# [What you should do]
Below are some records. Copy every line in them that holds "cohete".

[Saved data entries]

┌──

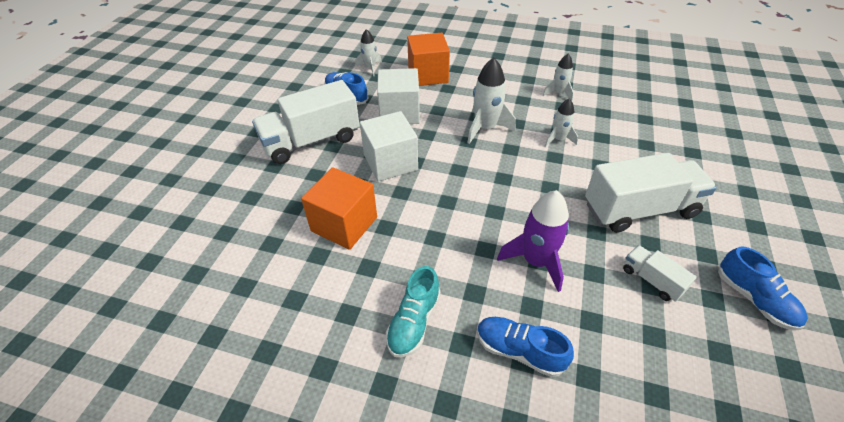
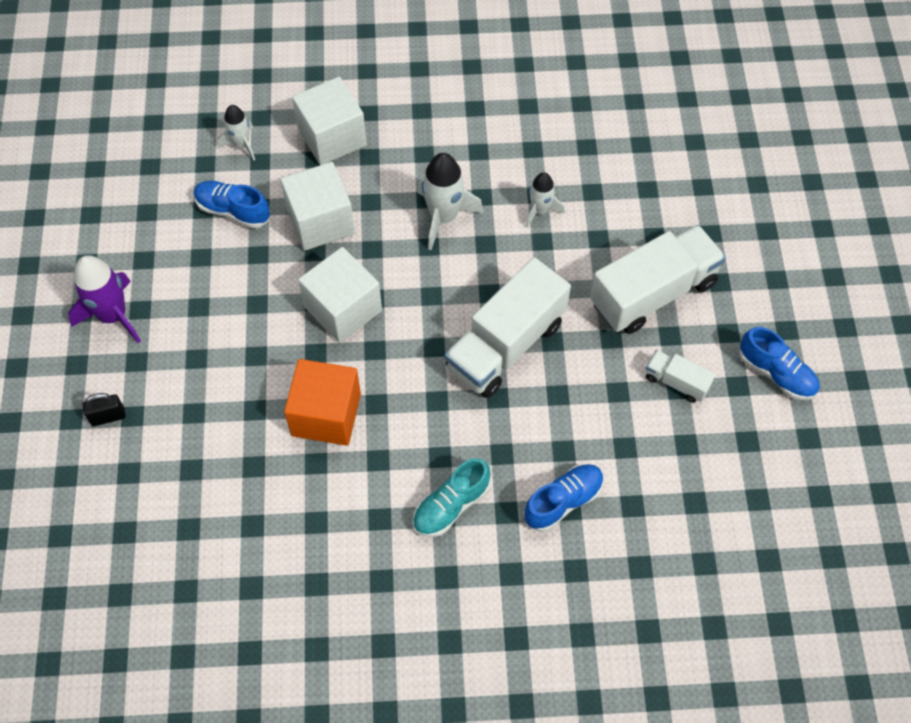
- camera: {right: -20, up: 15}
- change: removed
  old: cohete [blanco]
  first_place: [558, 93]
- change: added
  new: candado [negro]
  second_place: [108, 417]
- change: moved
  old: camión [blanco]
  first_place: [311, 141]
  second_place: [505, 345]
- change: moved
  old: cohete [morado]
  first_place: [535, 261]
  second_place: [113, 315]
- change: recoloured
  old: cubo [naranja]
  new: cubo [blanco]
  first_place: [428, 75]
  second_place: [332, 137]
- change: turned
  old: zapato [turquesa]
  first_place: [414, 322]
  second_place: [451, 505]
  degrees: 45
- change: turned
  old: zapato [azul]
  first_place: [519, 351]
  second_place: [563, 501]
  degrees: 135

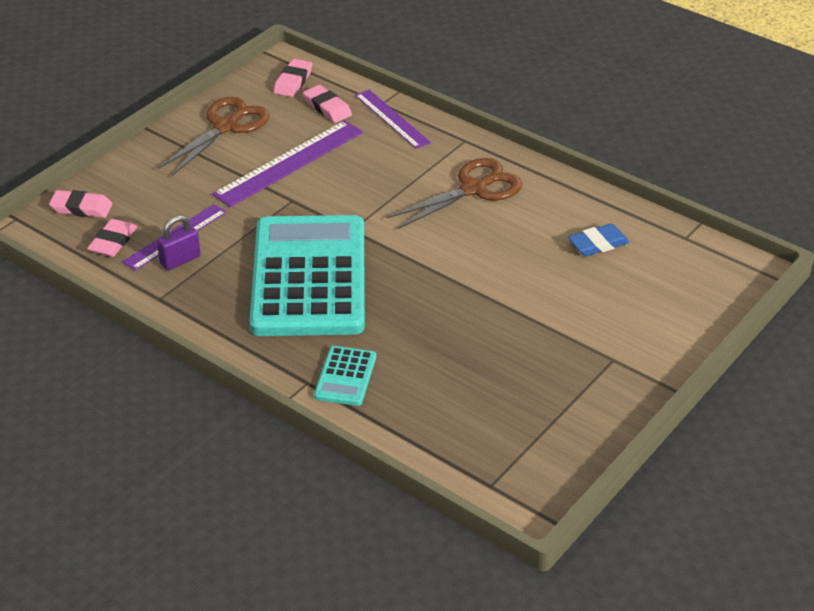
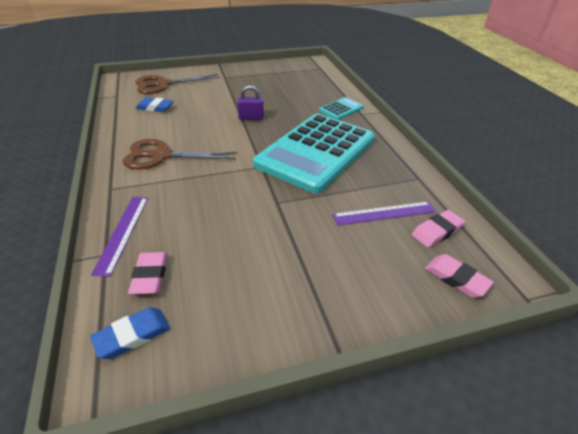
- camera: {right: -145, up: 0}
- change: removed
  old: regla [morado]
  first_place: [289, 163]
- change: moved
  old: candado [morado]
  first_place: [180, 260]
  second_place: [251, 118]
- change: moved
  old: tijeras [marrón]
  first_place: [226, 126]
  second_place: [162, 84]
- change: recoloured
  old: goma de borrar [rosa]
  new: goma de borrar [azul]
  first_place: [293, 81]
  second_place: [133, 335]

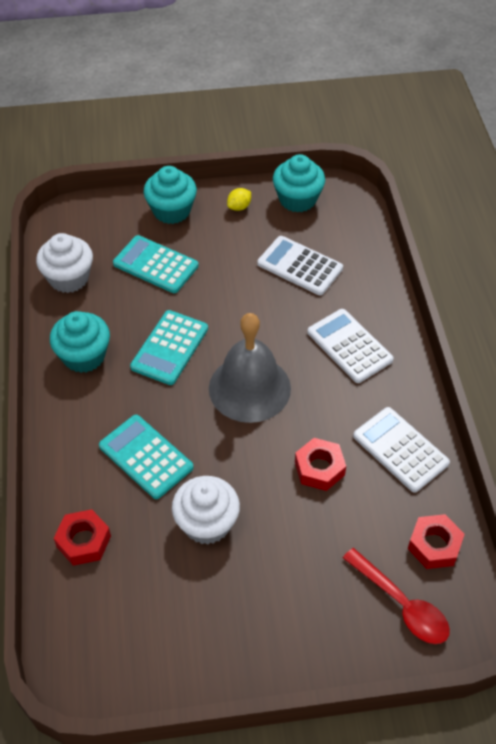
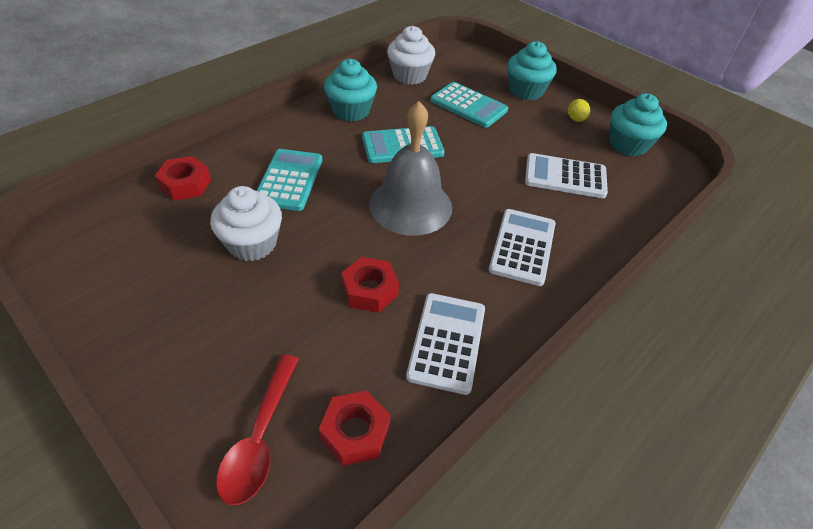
- camera: {right: 50, up: -5}
- change: turned
  old: calculadora [turquesa]
  first_place: [155, 265]
  second_place: [468, 105]
  degrees: 135
- change: turned
  old: limón [amarillo]
  first_place: [239, 207]
  second_place: [576, 119]
  degrees: 75
- change: turned
  old: calculadora [blanco]
  first_place: [299, 266]
  second_place: [565, 177]
  degrees: -75

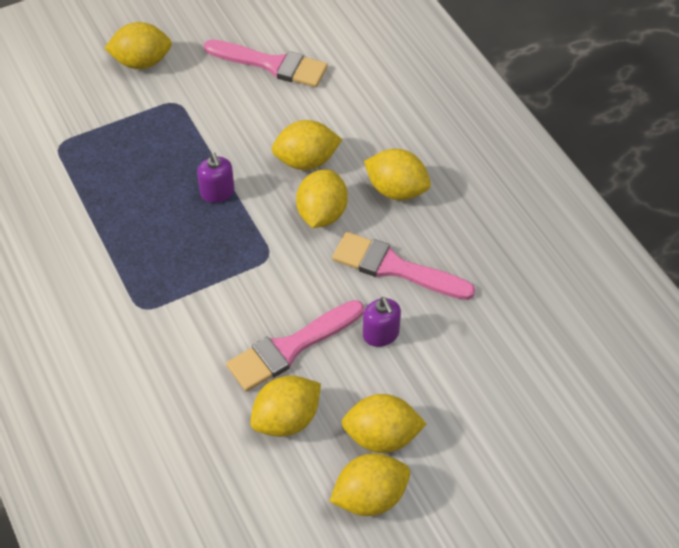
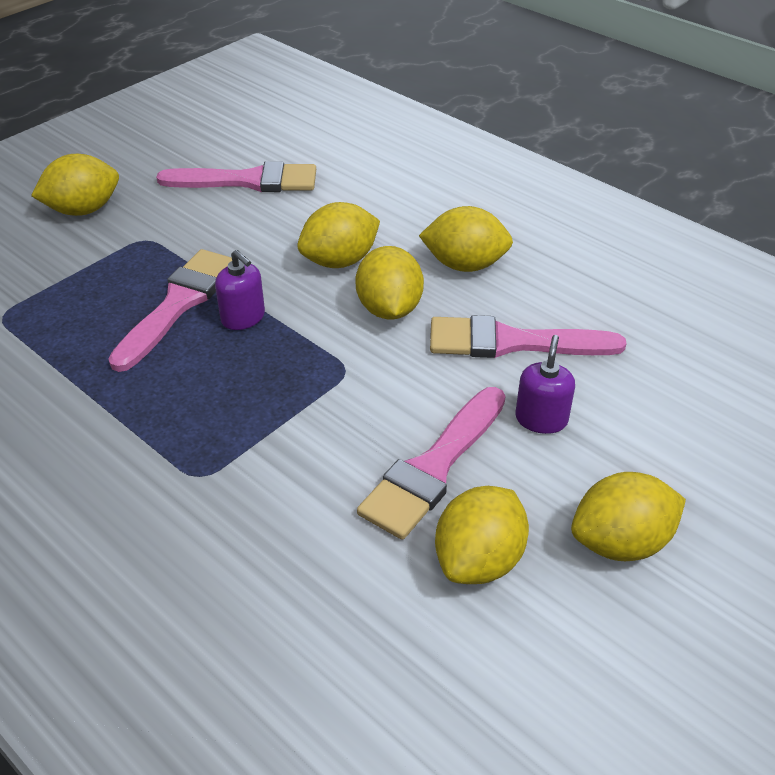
- camera: {right: -20, up: -10}
- change: removed
  old: limón [amarillo]
  first_place: [370, 497]
- change: added
  new: pincel [rosa]
  second_place: [178, 304]
- change: turned
  old: dispensador de jabón [morado]
  first_place: [381, 334]
  second_place: [541, 419]
  degrees: -120

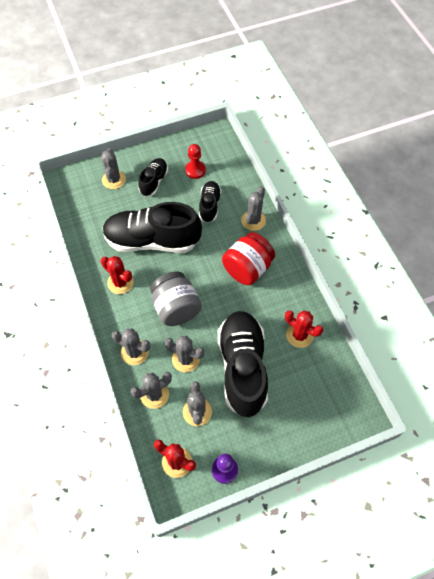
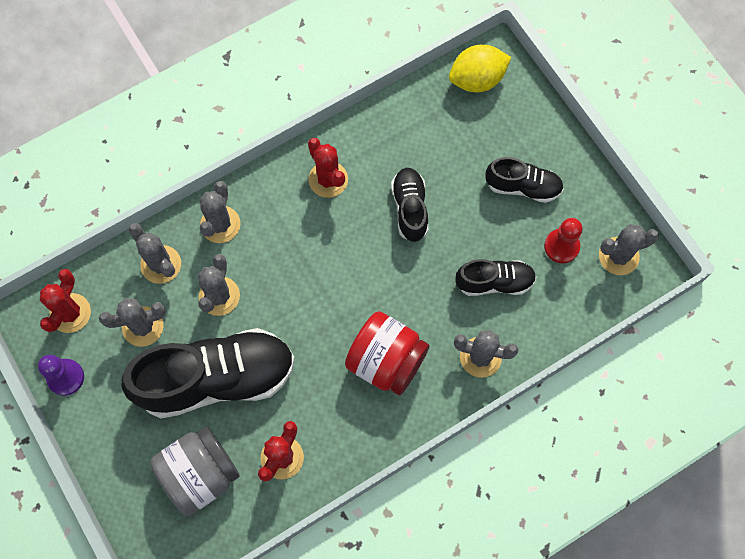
- camera: {right: 80, up: 10}
- change: added
  new: limón [amarillo]
  second_place: [477, 79]
- change: moved
  old: cactus [gris]
  first_place: [114, 180]
  second_place: [618, 256]
- change: moved
  old: tarro [gris]
  first_place: [176, 308]
  second_place: [200, 474]
- change: turned
  old: cactus [rojo]
  first_place: [120, 282]
  second_place: [328, 179]
  degrees: -60
- change: resized
  old: zapato [negro]
  first_place: [152, 240]
  second_place: [410, 208]
  factor: 0.51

└──

# [Written response]
  old: cohete [blanco]
  old: cohete [morado]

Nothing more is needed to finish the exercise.